[Object state change records]

[Start of Attachment]

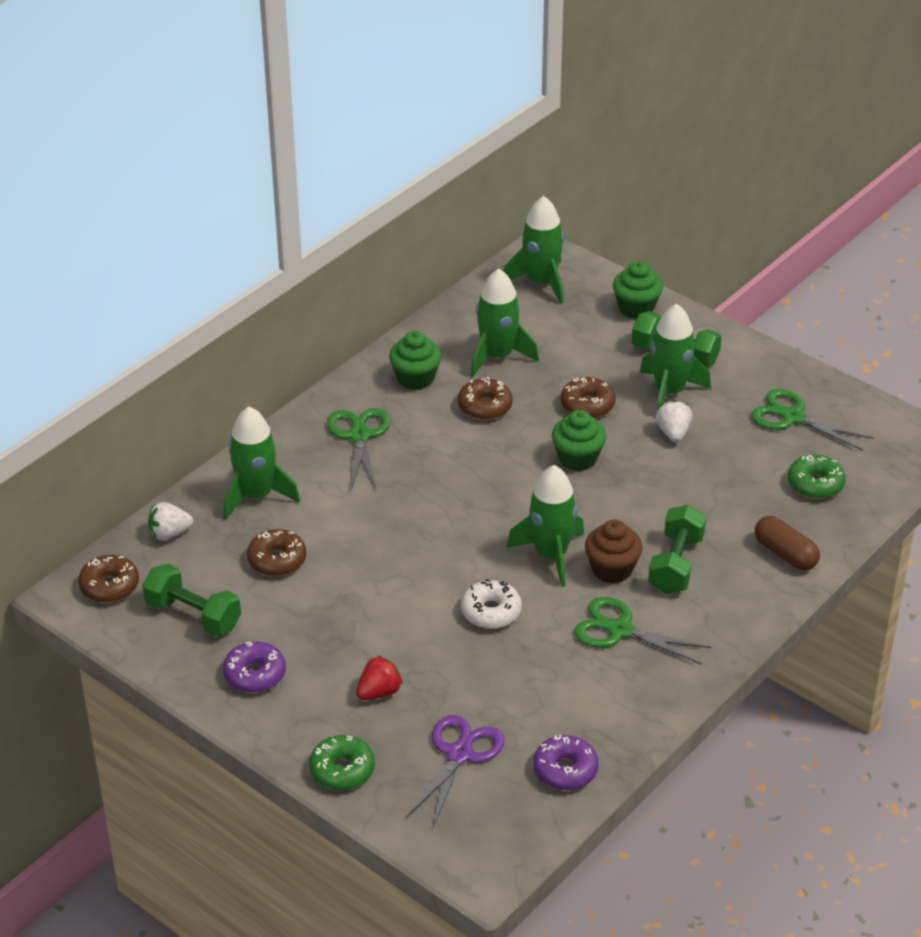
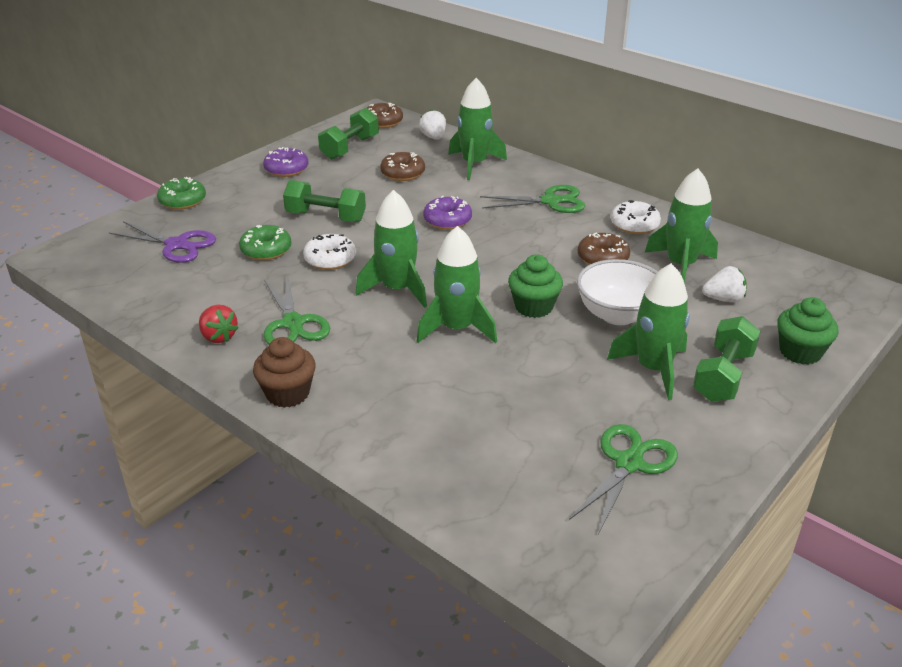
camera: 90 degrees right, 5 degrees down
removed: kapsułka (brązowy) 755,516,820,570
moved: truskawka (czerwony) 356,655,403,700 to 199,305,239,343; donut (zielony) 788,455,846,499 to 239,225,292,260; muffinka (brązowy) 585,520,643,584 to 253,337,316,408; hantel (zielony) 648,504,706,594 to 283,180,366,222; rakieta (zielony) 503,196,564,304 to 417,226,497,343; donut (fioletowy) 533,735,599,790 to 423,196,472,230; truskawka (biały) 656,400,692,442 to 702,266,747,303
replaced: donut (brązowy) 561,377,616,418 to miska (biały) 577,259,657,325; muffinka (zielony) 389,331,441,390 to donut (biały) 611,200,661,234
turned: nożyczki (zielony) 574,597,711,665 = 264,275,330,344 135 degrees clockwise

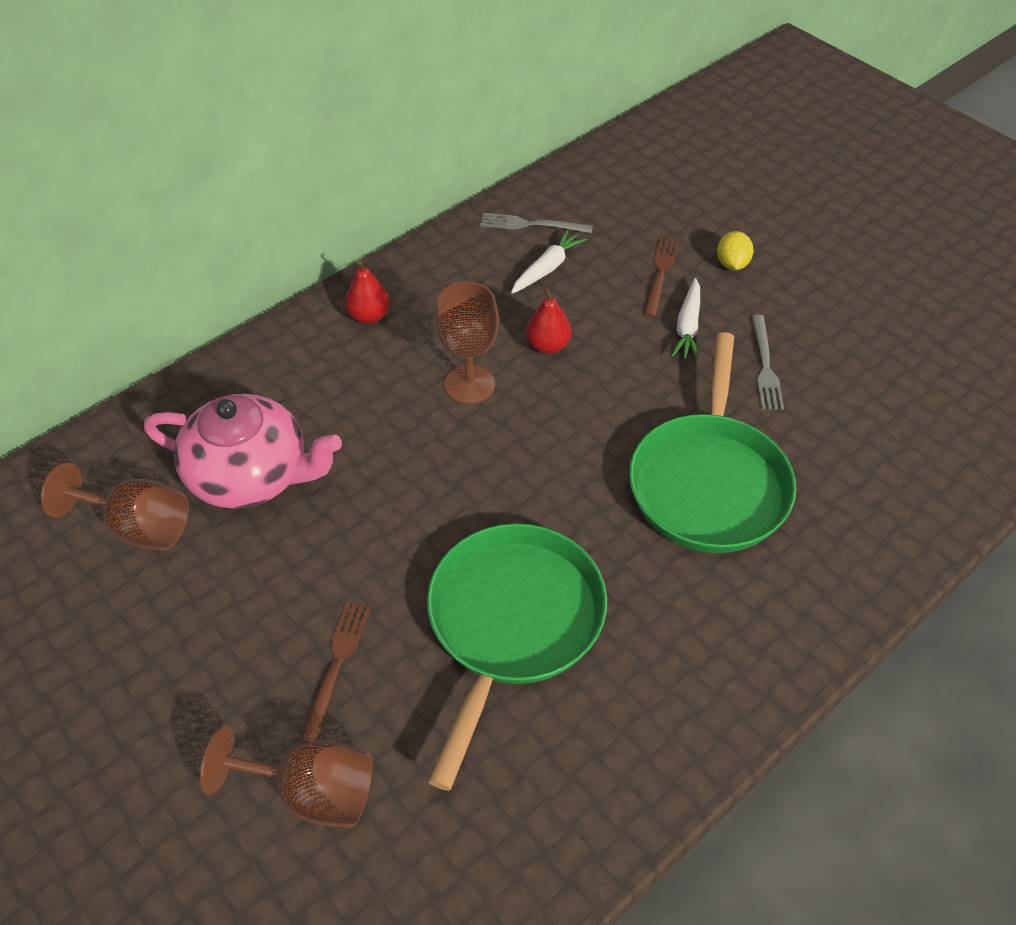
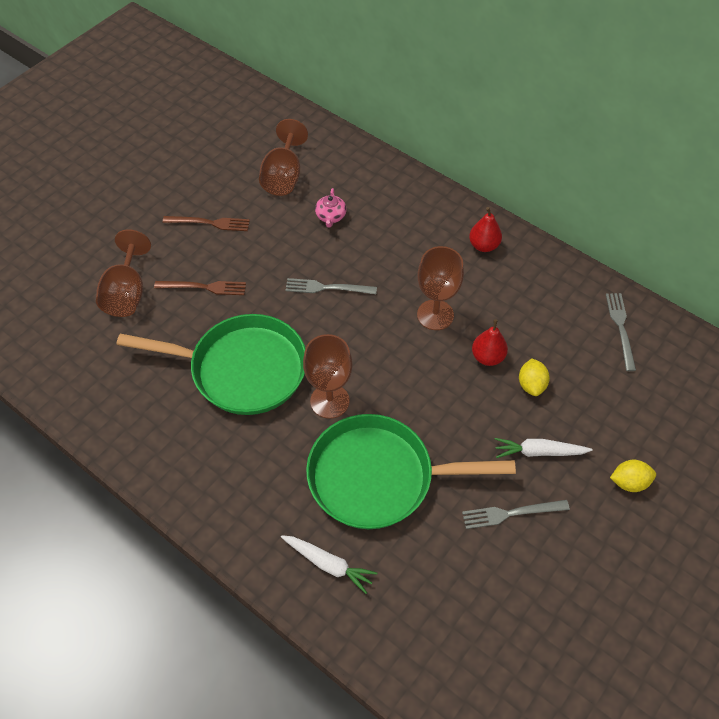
camera: 80 degrees right, 5 degrees up
added: widelec (szary) 285,278,377,294; kielich (brązowy) 303,334,353,419; cytryna (żółty) 519,359,550,396
moved: widelec (brązowy) 644,237,679,317 to 163,216,250,231; marchewka (biały) 511,229,587,294 to 281,535,377,594
resized: imbryk (różowy) 144,394,342,508 = 315,188,347,228 x0.40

[End of Attachment]

## WHAT IS BEING ASKED
Word for word, restate each line above, minus its pictures.

## RESPONSE BOX
camera: 90 degrees right, 5 degrees down
removed: kapsułka (brązowy) 755,516,820,570
moved: truskawka (czerwony) 356,655,403,700 to 199,305,239,343; donut (zielony) 788,455,846,499 to 239,225,292,260; muffinka (brązowy) 585,520,643,584 to 253,337,316,408; hantel (zielony) 648,504,706,594 to 283,180,366,222; rakieta (zielony) 503,196,564,304 to 417,226,497,343; donut (fioletowy) 533,735,599,790 to 423,196,472,230; truskawka (biały) 656,400,692,442 to 702,266,747,303
replaced: donut (brązowy) 561,377,616,418 to miska (biały) 577,259,657,325; muffinka (zielony) 389,331,441,390 to donut (biały) 611,200,661,234
turned: nożyczki (zielony) 574,597,711,665 = 264,275,330,344 135 degrees clockwise

camera: 80 degrees right, 5 degrees up
added: widelec (szary) 285,278,377,294; kielich (brązowy) 303,334,353,419; cytryna (żółty) 519,359,550,396
moved: widelec (brązowy) 644,237,679,317 to 163,216,250,231; marchewka (biały) 511,229,587,294 to 281,535,377,594
resized: imbryk (różowy) 144,394,342,508 = 315,188,347,228 x0.40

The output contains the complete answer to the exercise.